Images are to be omitted, and the rest of the records reproduced exactly.

━━━━━━━━

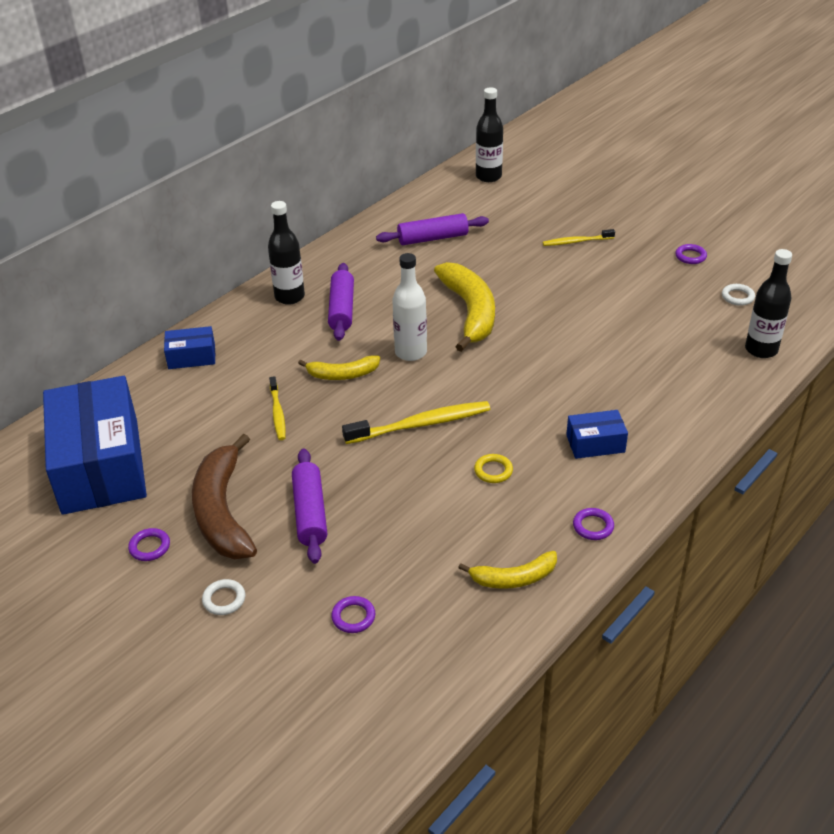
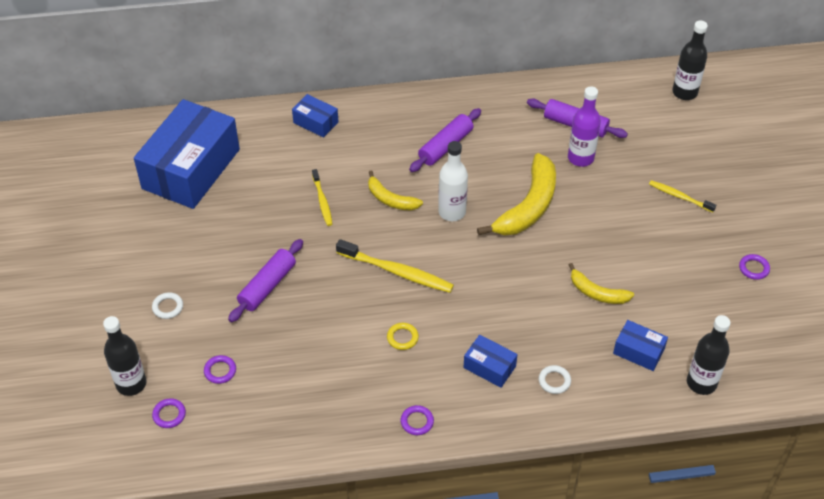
camera: 40 degrees right, 10 degrees up
purple ring [128,528,170,561] -> purple ring moved to [152,398,186,428]
brown banana [192,434,257,559] -> none
black bottle [268,201,305,305] -> black bottle moved to [103,316,147,396]
yellow toothbrush [269,376,286,440] -> yellow toothbrush turned 45 degrees counterclockwise [312,169,333,226]
yellow banana [458,551,557,589] -> yellow banana moved to [569,263,634,304]
white ring [722,284,755,306] -> white ring moved to [539,365,571,394]
none -> purple bottle [568,86,601,167]
none -> blue box [613,320,668,371]

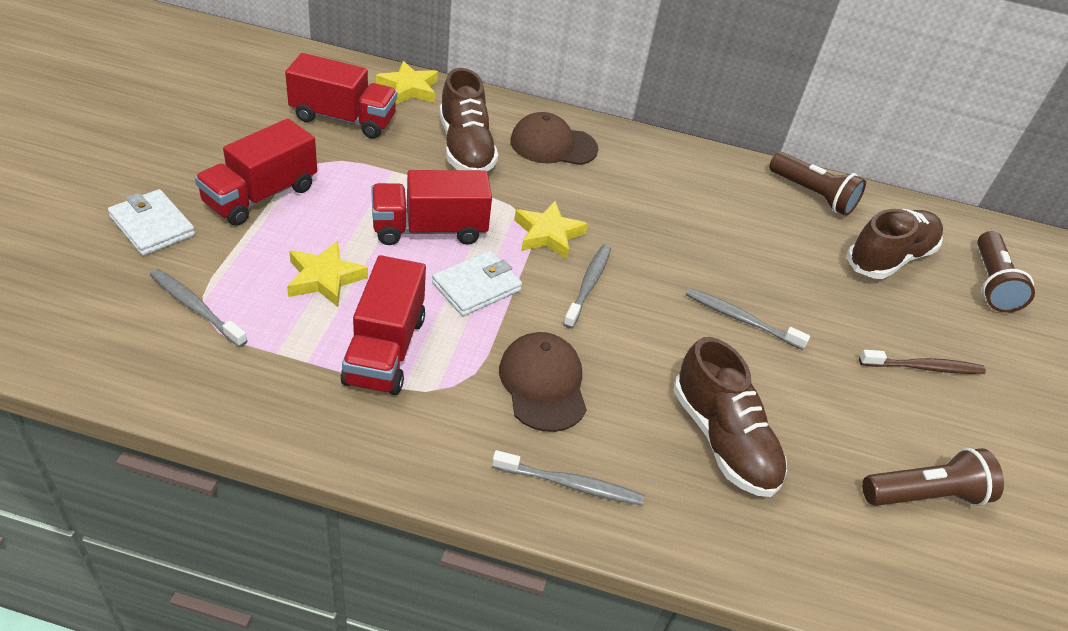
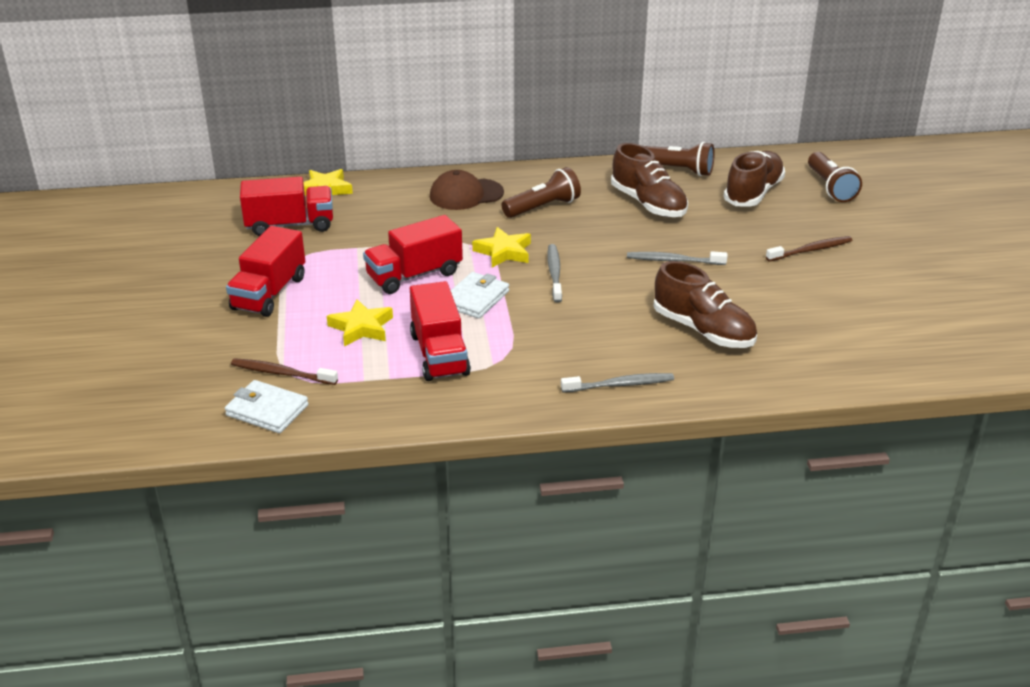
camera: 15 degrees left, 10 degrees down
white wallet [108,189,195,256] -> white wallet moved to [225,380,308,433]
grey toothbrush [150,269,247,347] -> brown toothbrush [231,358,338,385]
brown shoe [439,68,498,171] -> brown shoe moved to [611,143,688,217]
brown cap [499,332,587,432] -> none
brown flashlight [862,448,1004,506] -> brown flashlight moved to [502,167,581,218]

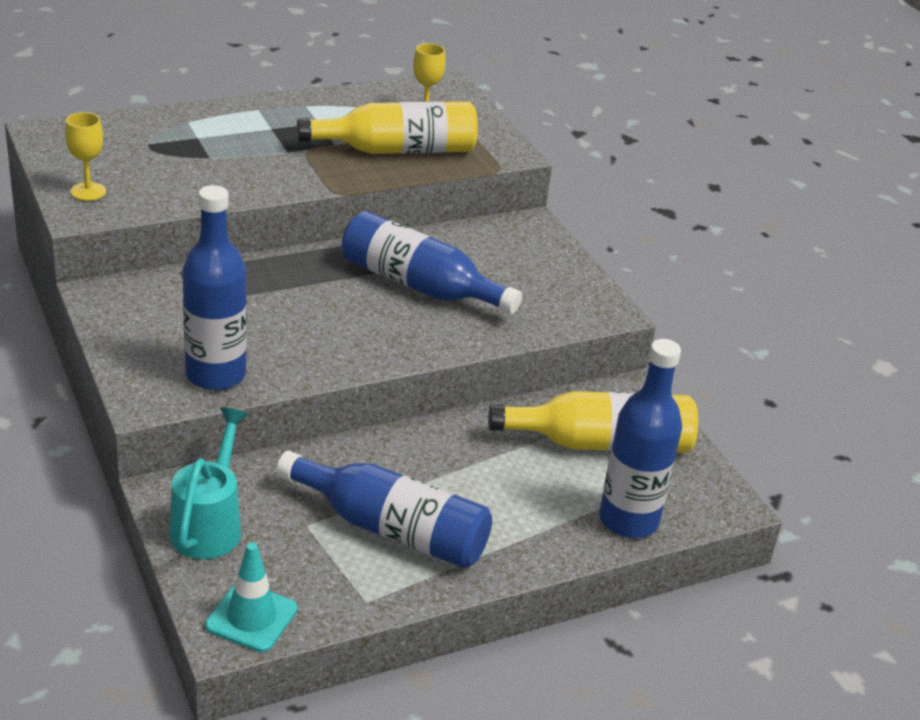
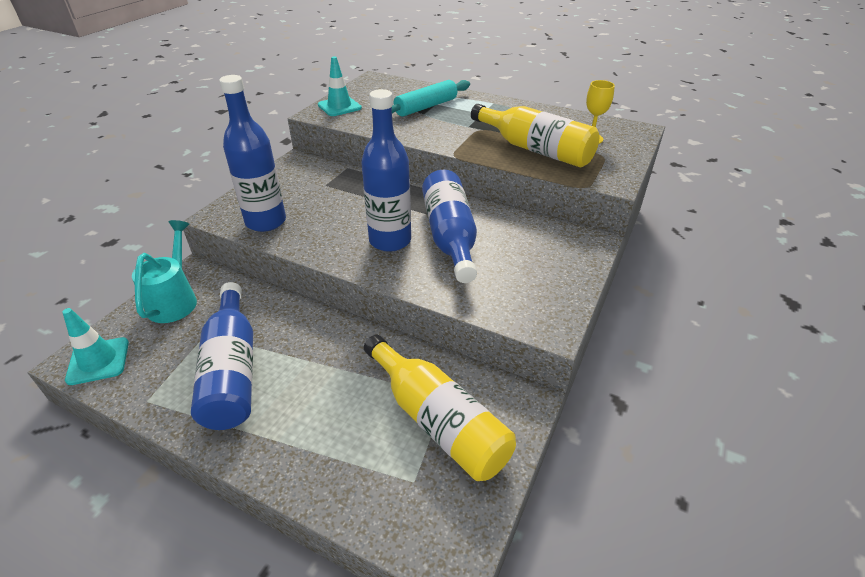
camera: 55 degrees right, 5 degrees up
yellow goblet [65,112,106,201] -> turquoise traffic cone [318,56,362,116]
turquoise watering can [169,407,248,559] -> turquoise watering can turned 60 degrees counterclockwise [132,220,197,323]
blue bottle [599,339,682,538] -> blue bottle moved to [361,89,411,252]
none -> turquoise rolling pin [392,80,470,117]

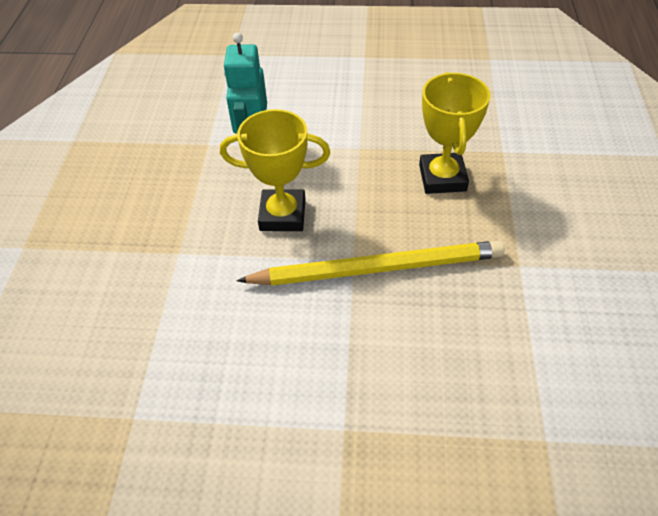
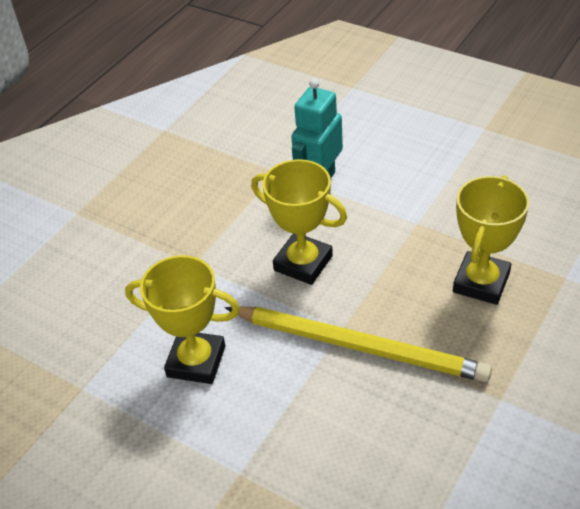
camera: 30 degrees right, 5 degrees down
none -> yellow trophy [125,255,240,384]

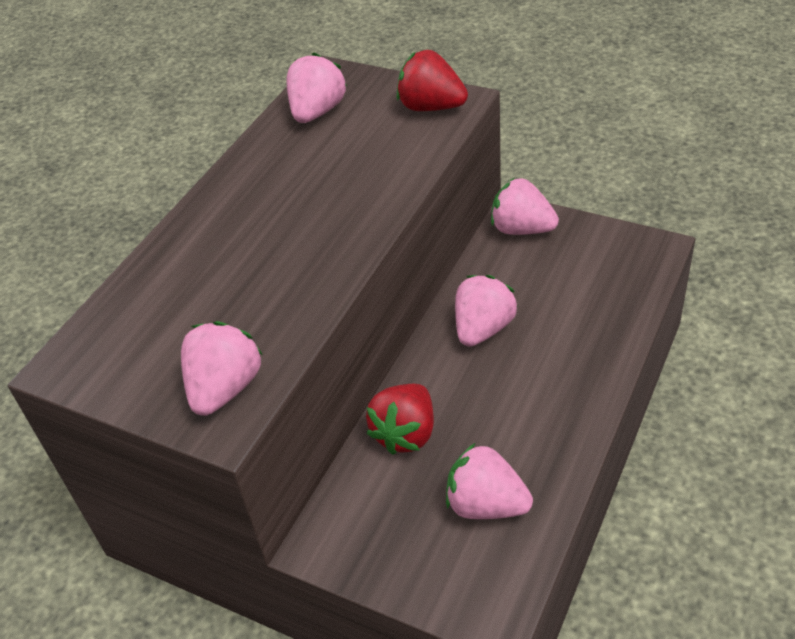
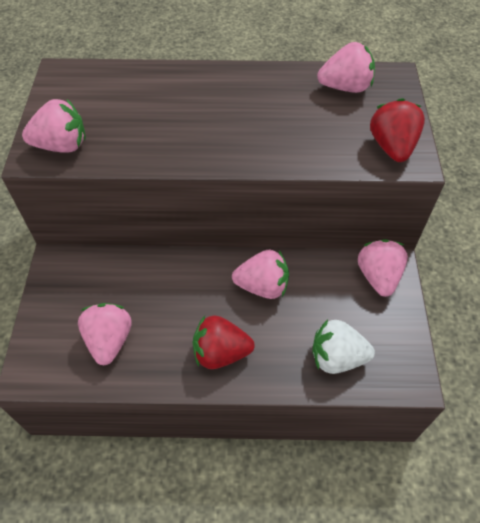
camera: 60 degrees right, 10 degrees up
red strawberry [366,384,434,455] -> red strawberry moved to [192,316,255,369]
none -> white strawberry [313,319,375,374]

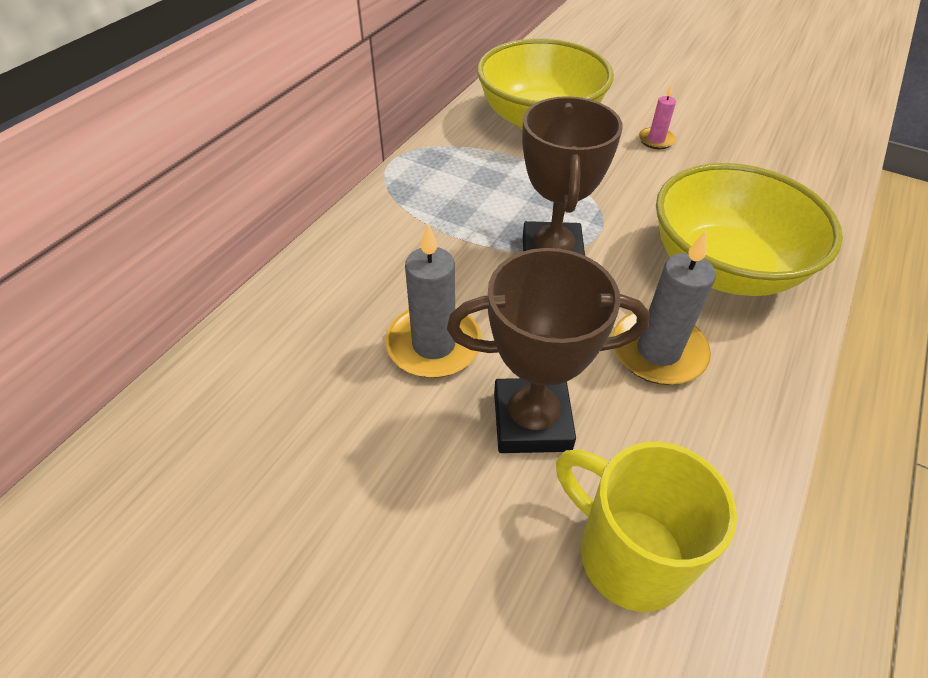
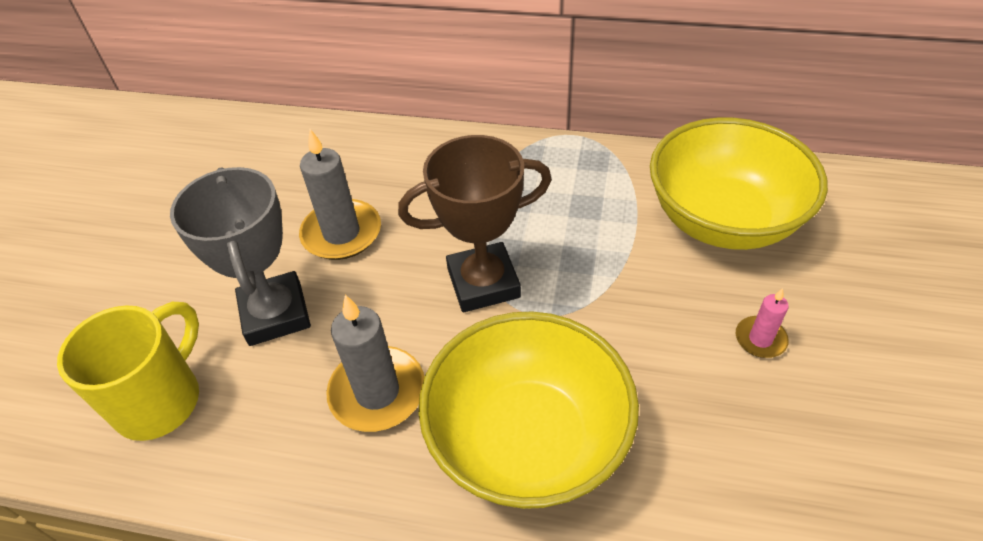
camera: 75 degrees right, 0 degrees up
brown trophy [447,248,650,453] -> grey trophy [170,167,311,346]

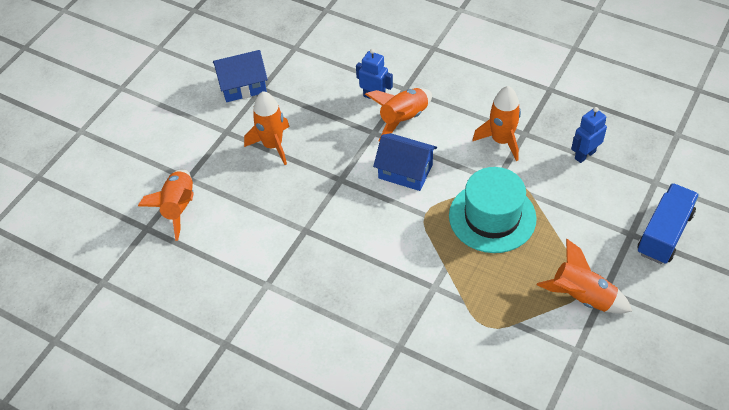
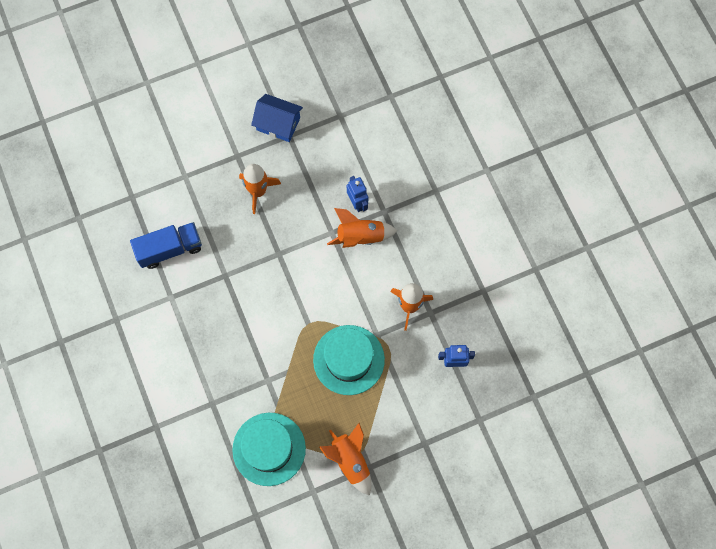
camera: 35 degrees right, 20 degrees up
orange rocket [138,169,194,241] -> none
blue house [373,133,437,191] -> none
blue truck [637,183,699,264] -> blue truck moved to [130,222,202,269]
none -> turquoise hat [232,413,306,486]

━━━━━━━━

◆ **Output for this task**:
camera: 40 degrees right, 10 degrees up
purple ring [128,528,170,561] -> purple ring moved to [152,398,186,428]
brown banana [192,434,257,559] -> none
black bottle [268,201,305,305] -> black bottle moved to [103,316,147,396]
yellow toothbrush [269,376,286,440] -> yellow toothbrush turned 45 degrees counterclockwise [312,169,333,226]
yellow banana [458,551,557,589] -> yellow banana moved to [569,263,634,304]
white ring [722,284,755,306] -> white ring moved to [539,365,571,394]
none -> purple bottle [568,86,601,167]
none -> blue box [613,320,668,371]

camera: 15 degrees left, 10 degrees down
white wallet [108,189,195,256] -> white wallet moved to [225,380,308,433]
grey toothbrush [150,269,247,347] -> brown toothbrush [231,358,338,385]
brown shoe [439,68,498,171] -> brown shoe moved to [611,143,688,217]
brown cap [499,332,587,432] -> none
brown flashlight [862,448,1004,506] -> brown flashlight moved to [502,167,581,218]

camera: 55 degrees right, 5 degrees up
yellow goblet [65,112,106,201] -> turquoise traffic cone [318,56,362,116]
turquoise watering can [169,407,248,559] -> turquoise watering can turned 60 degrees counterclockwise [132,220,197,323]
blue bottle [599,339,682,538] -> blue bottle moved to [361,89,411,252]
none -> turquoise rolling pin [392,80,470,117]

camera: 30 degrees right, 5 degrees down
none -> yellow trophy [125,255,240,384]

camera: 60 degrees right, 10 degrees up
red strawberry [366,384,434,455] -> red strawberry moved to [192,316,255,369]
none -> white strawberry [313,319,375,374]

camera: 75 degrees right, 0 degrees up
brown trophy [447,248,650,453] -> grey trophy [170,167,311,346]

camera: 35 degrees right, 20 degrees up
orange rocket [138,169,194,241] -> none
blue house [373,133,437,191] -> none
blue truck [637,183,699,264] -> blue truck moved to [130,222,202,269]
none -> turquoise hat [232,413,306,486]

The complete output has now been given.